> _ABOUT THIS EXERCISE_:
Of all the lines in the records below, copy only those that contain the string "none".

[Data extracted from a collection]
+===+

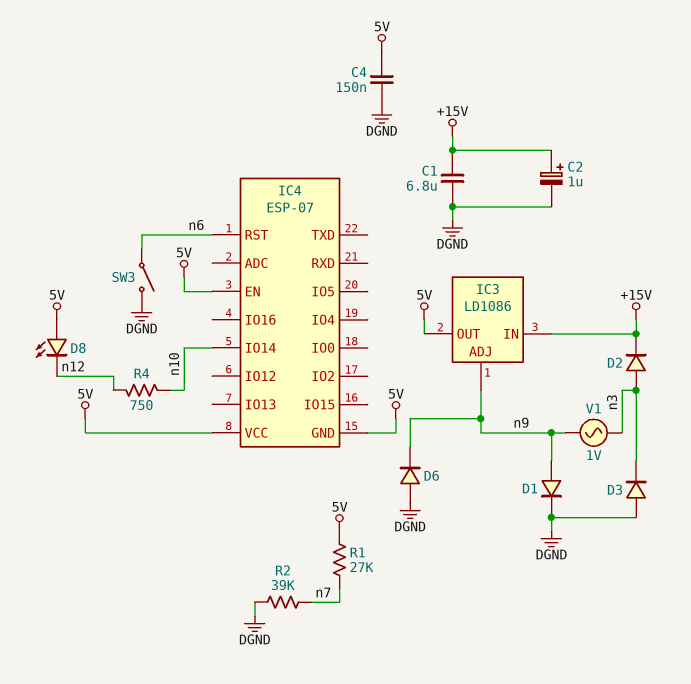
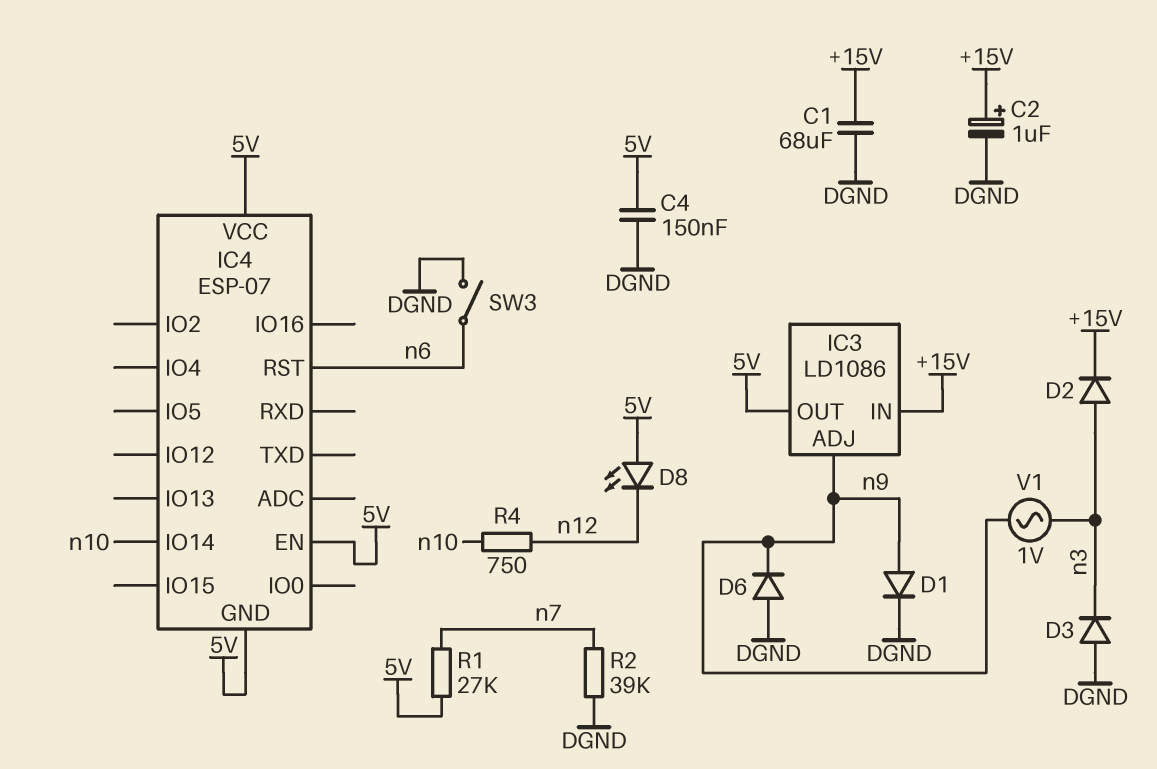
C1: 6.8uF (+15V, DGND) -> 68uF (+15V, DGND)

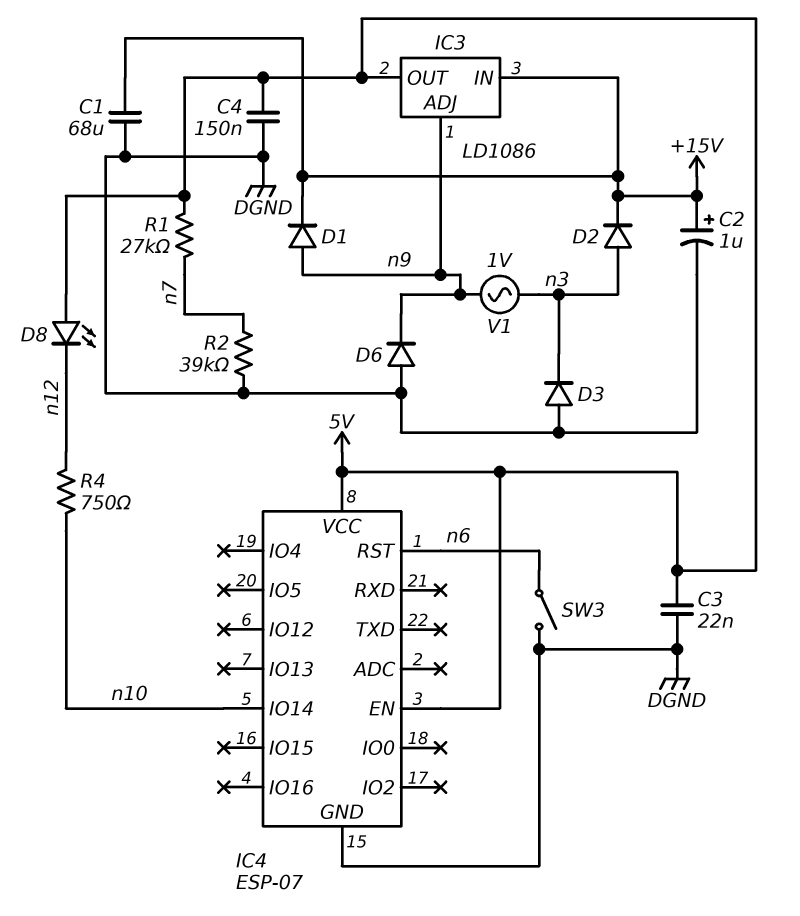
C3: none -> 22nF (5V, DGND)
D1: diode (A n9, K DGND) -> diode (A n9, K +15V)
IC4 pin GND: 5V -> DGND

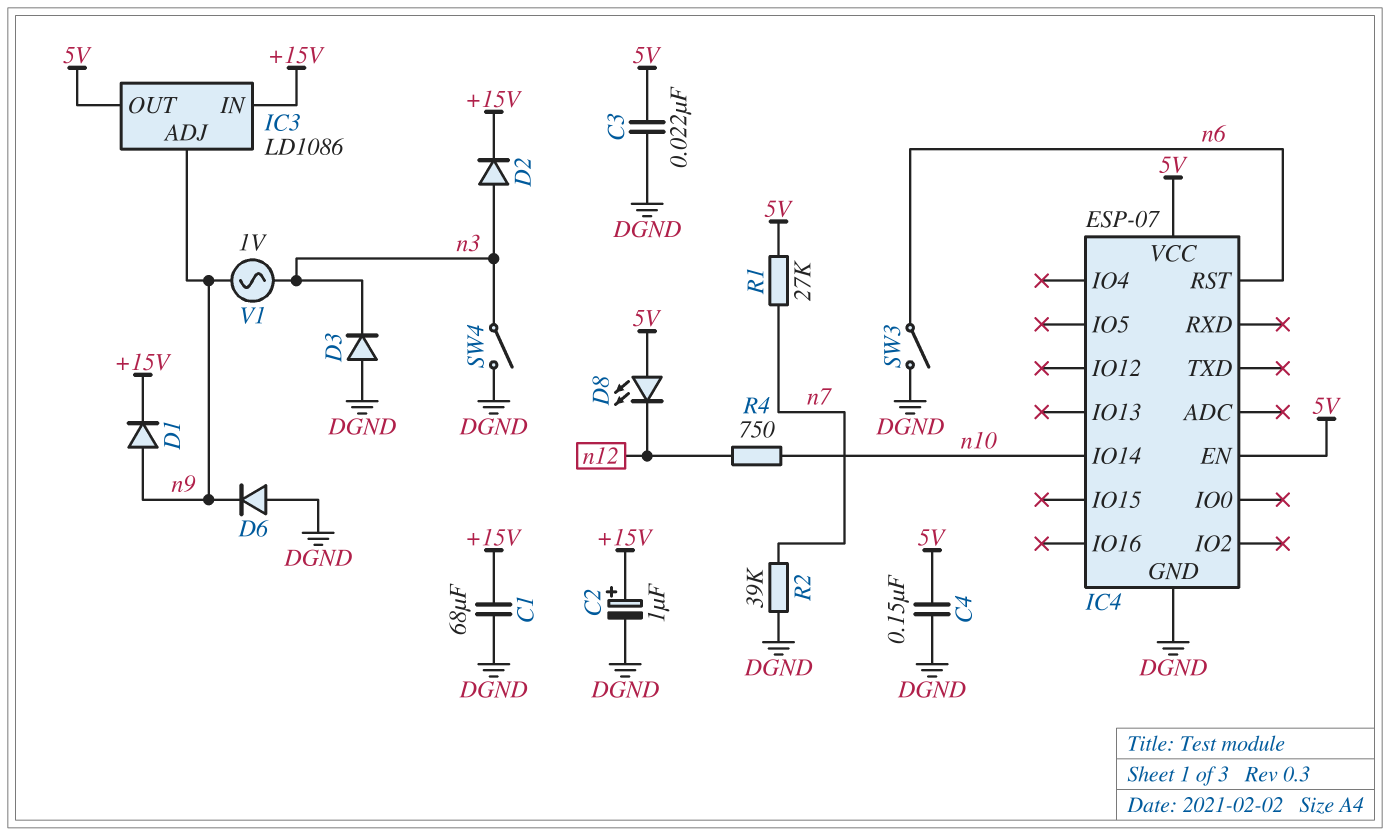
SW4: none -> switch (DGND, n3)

+===+

> _EXERCISE RESPONSE_:
C3: none -> 22nF (5V, DGND)
SW4: none -> switch (DGND, n3)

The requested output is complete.